§ **ASSIGNMENT**
Reading the records below, count the lines in which the string "none" appears; write the number only.

--

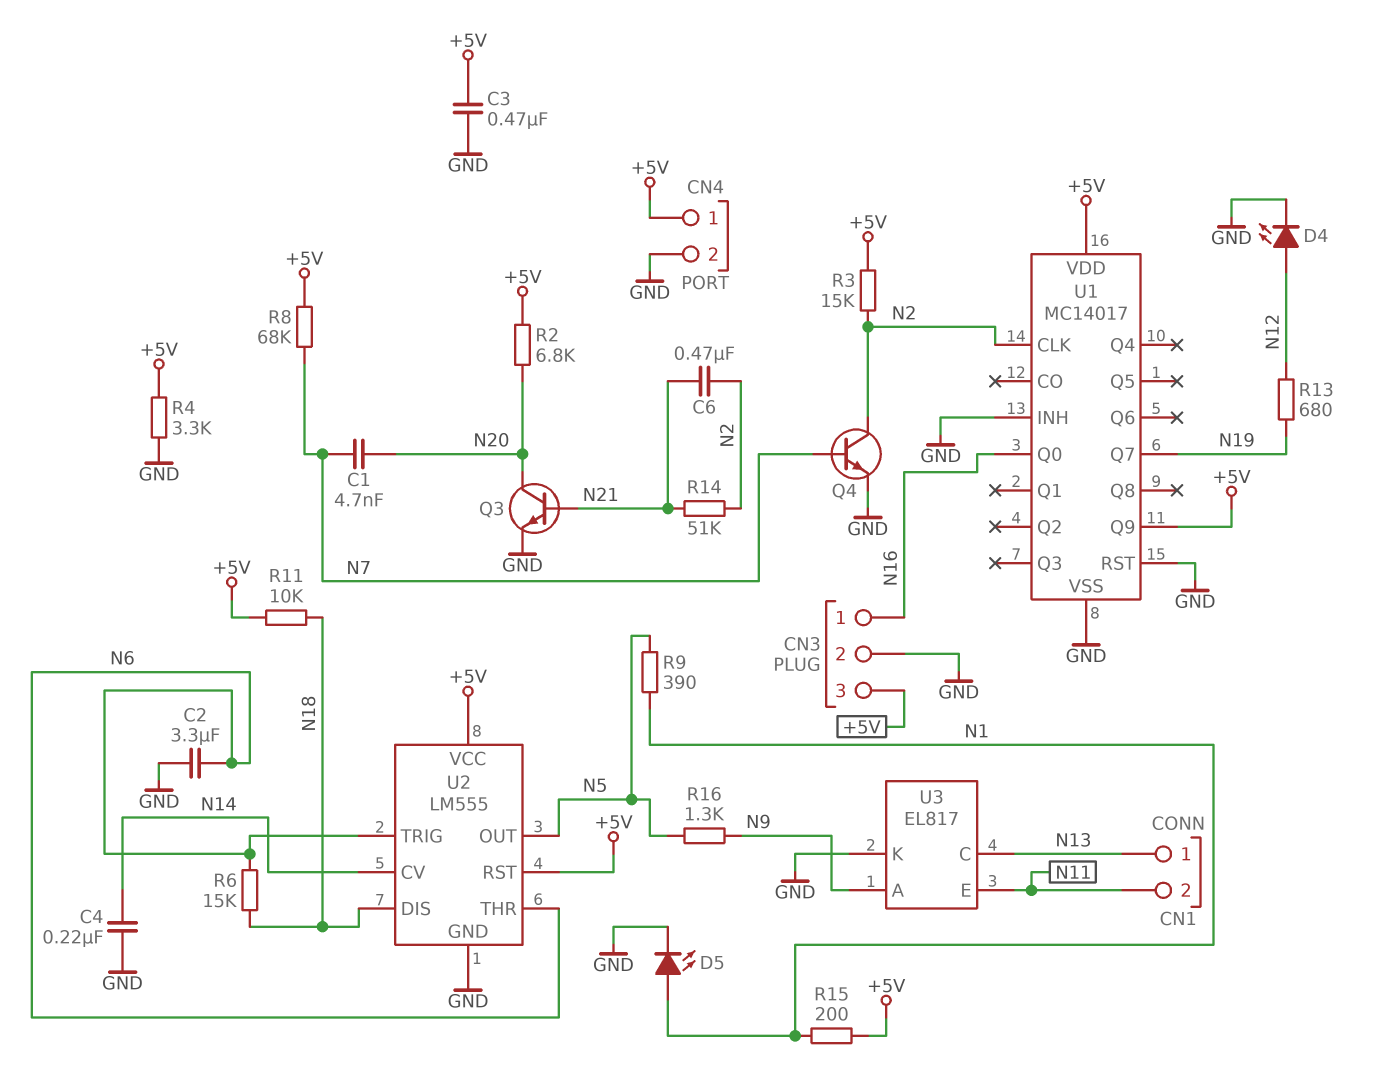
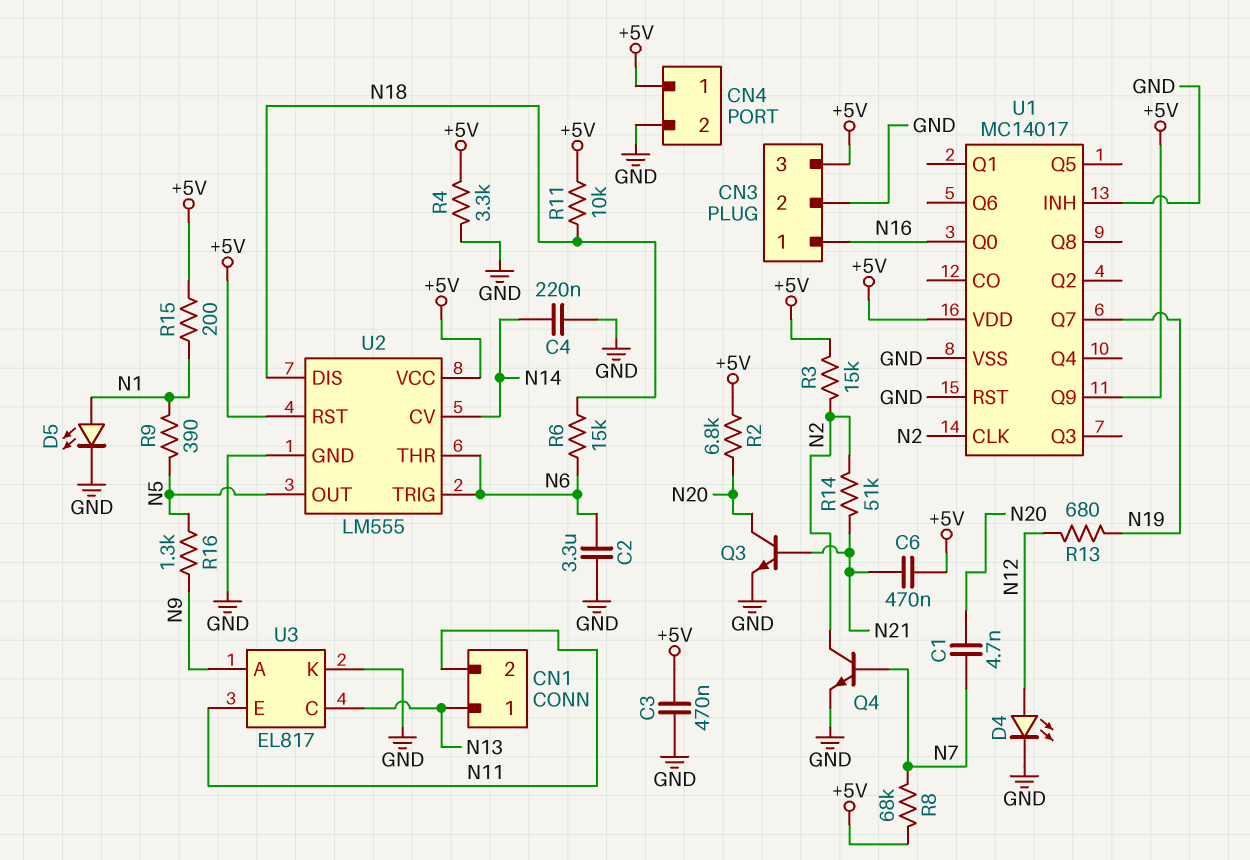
C6: 470nF (N2, N21) -> 470nF (+5V, N21)

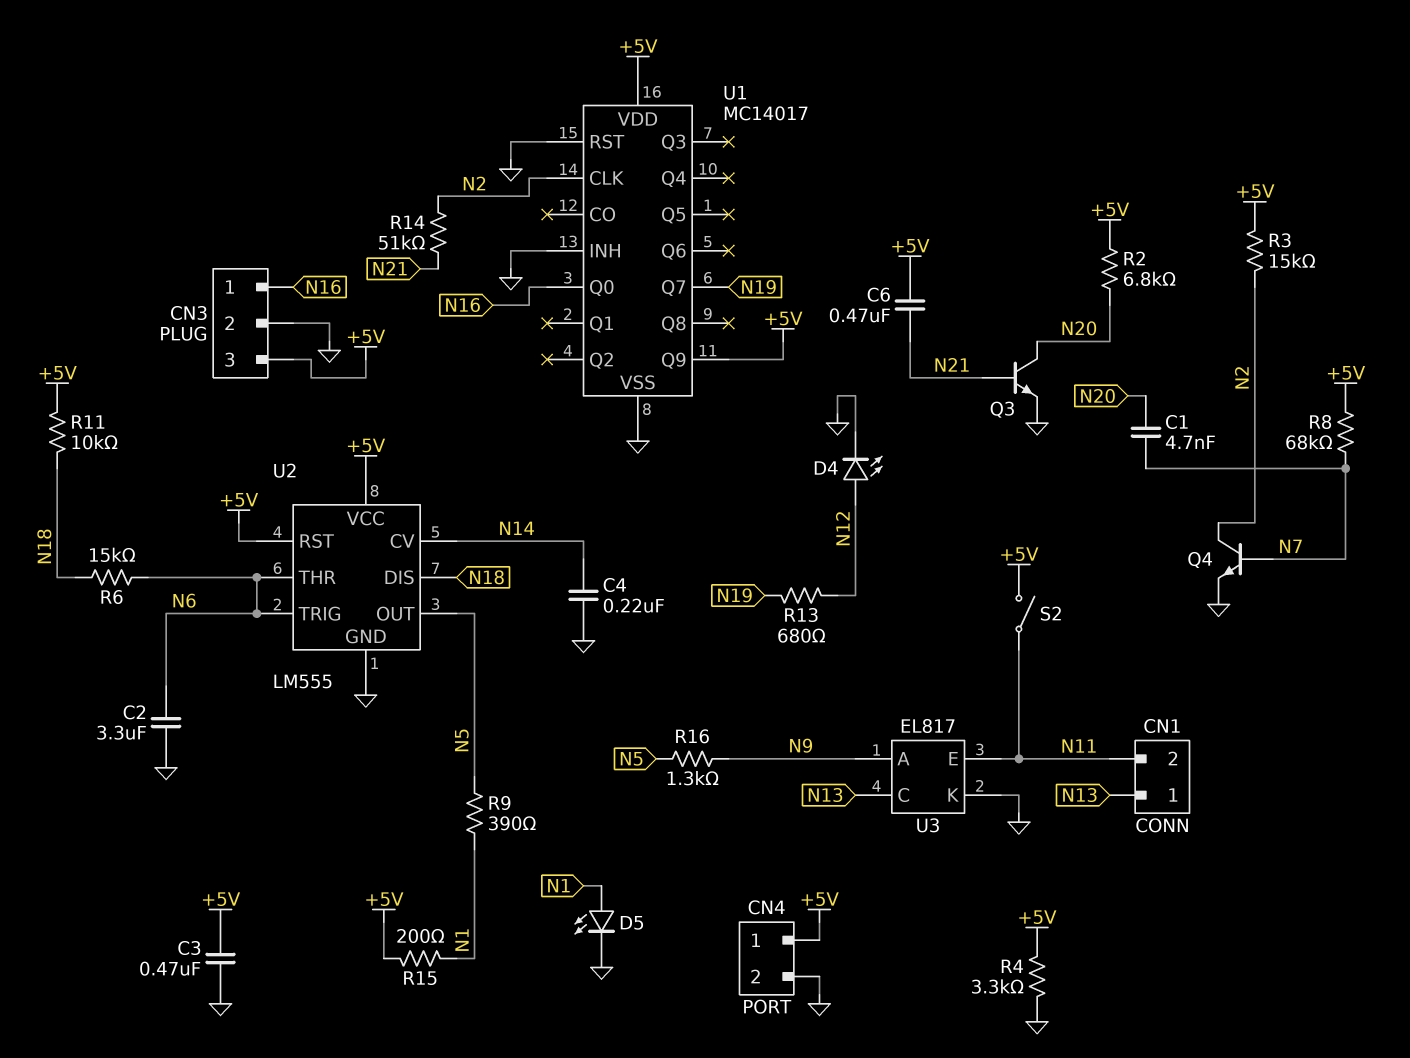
S2: none -> switch (+5V, N11)

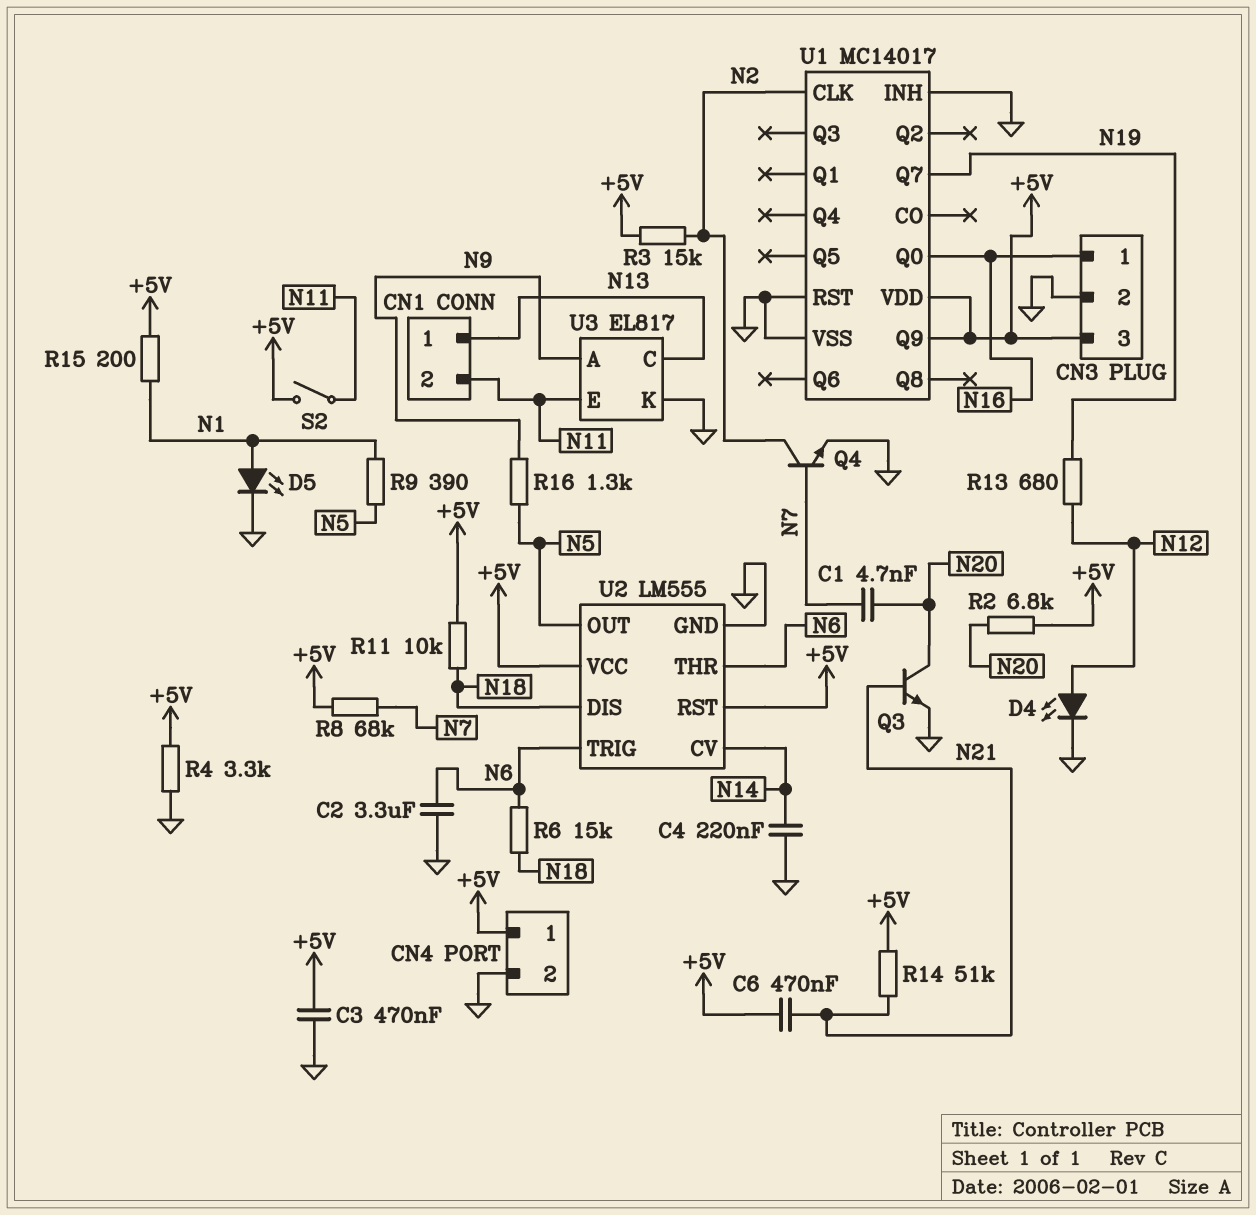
R14: 51k (N2, N21) -> 51k (+5V, N21)

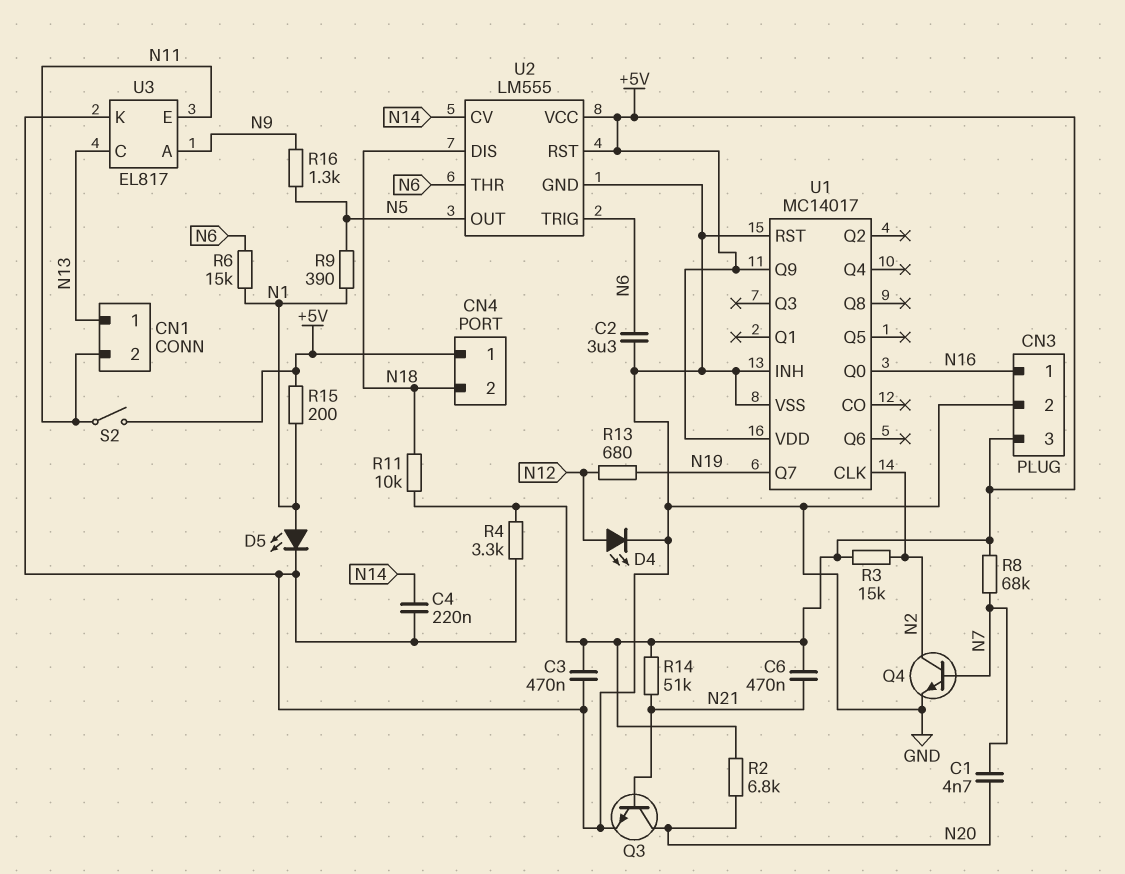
CN4 pin 2: GND -> N18
R6: 15k (N6, N18) -> 15k (N1, N6)

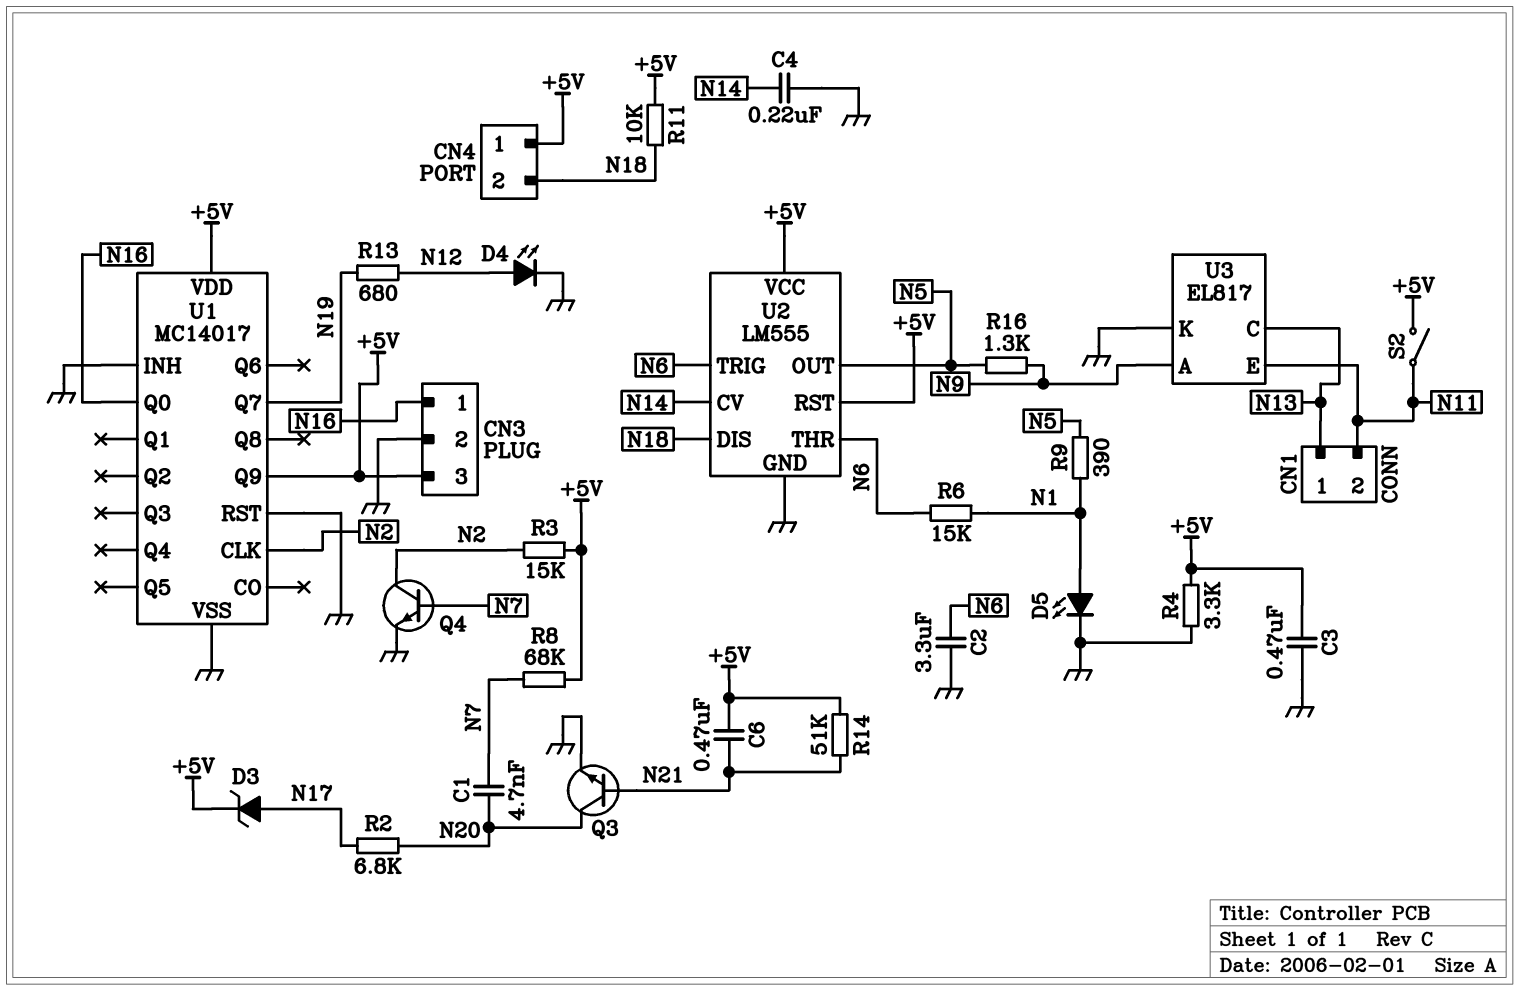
D3: none -> zener (A N17, K +5V)
R2: 6.8k (+5V, N20) -> 6.8k (N17, N20)
R15: 200 (+5V, N1) -> none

--

§ **TASK RESULT**
3